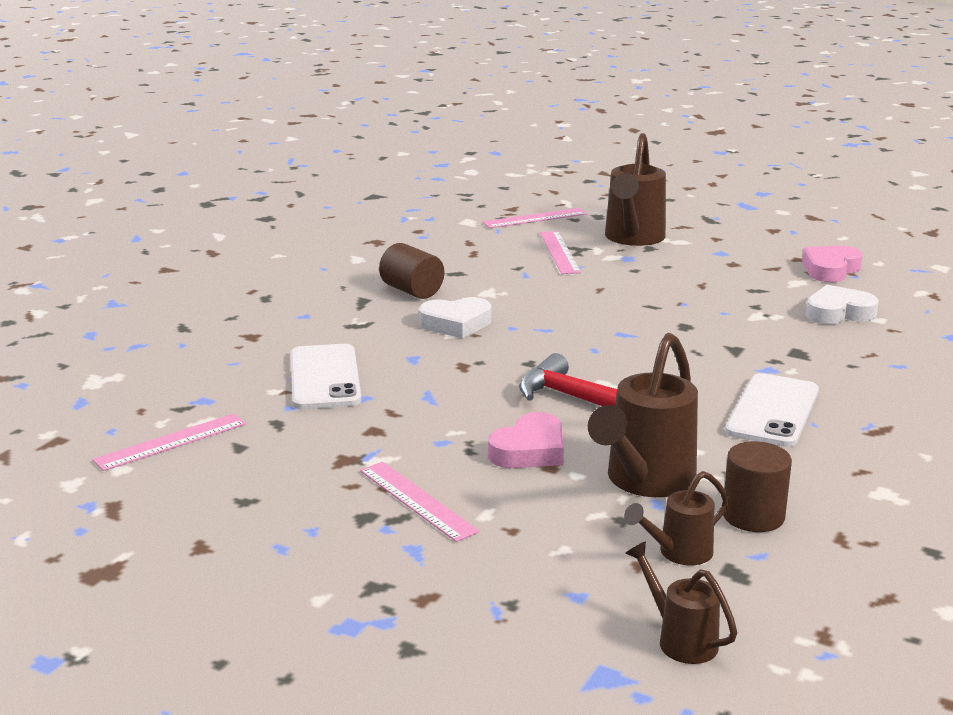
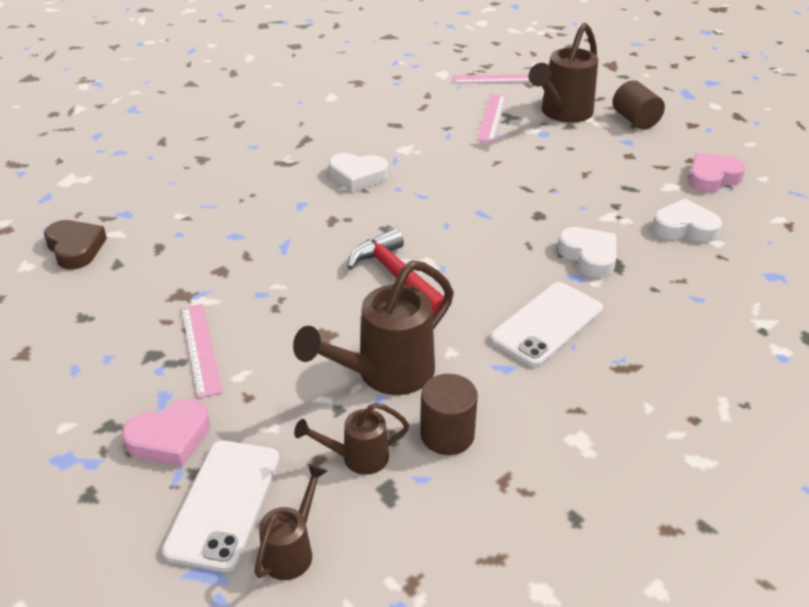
camera: 20 degrees right, 15 degrees up
(171, 442) = (75, 248): pink ruler -> brown heart
(325, 378) = (223, 210): white phone -> white phone (224, 503)
(412, 291) = (348, 136): brown cylinder -> brown cylinder (635, 120)
(530, 450) = (319, 319): pink heart -> pink heart (170, 438)
(680, 639) = (292, 549): brown watering can -> brown watering can turned 45 degrees clockwise
(765, 350) = (589, 256): none -> white heart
──────────────────────────────
● EXERCISE
From the line containing "(680, 639) = (292, 549): brown" down to the last line of the data above, copy every line exactly; leave out all other lines.

● SOLVED PROBLEM
(680, 639) = (292, 549): brown watering can -> brown watering can turned 45 degrees clockwise
(765, 350) = (589, 256): none -> white heart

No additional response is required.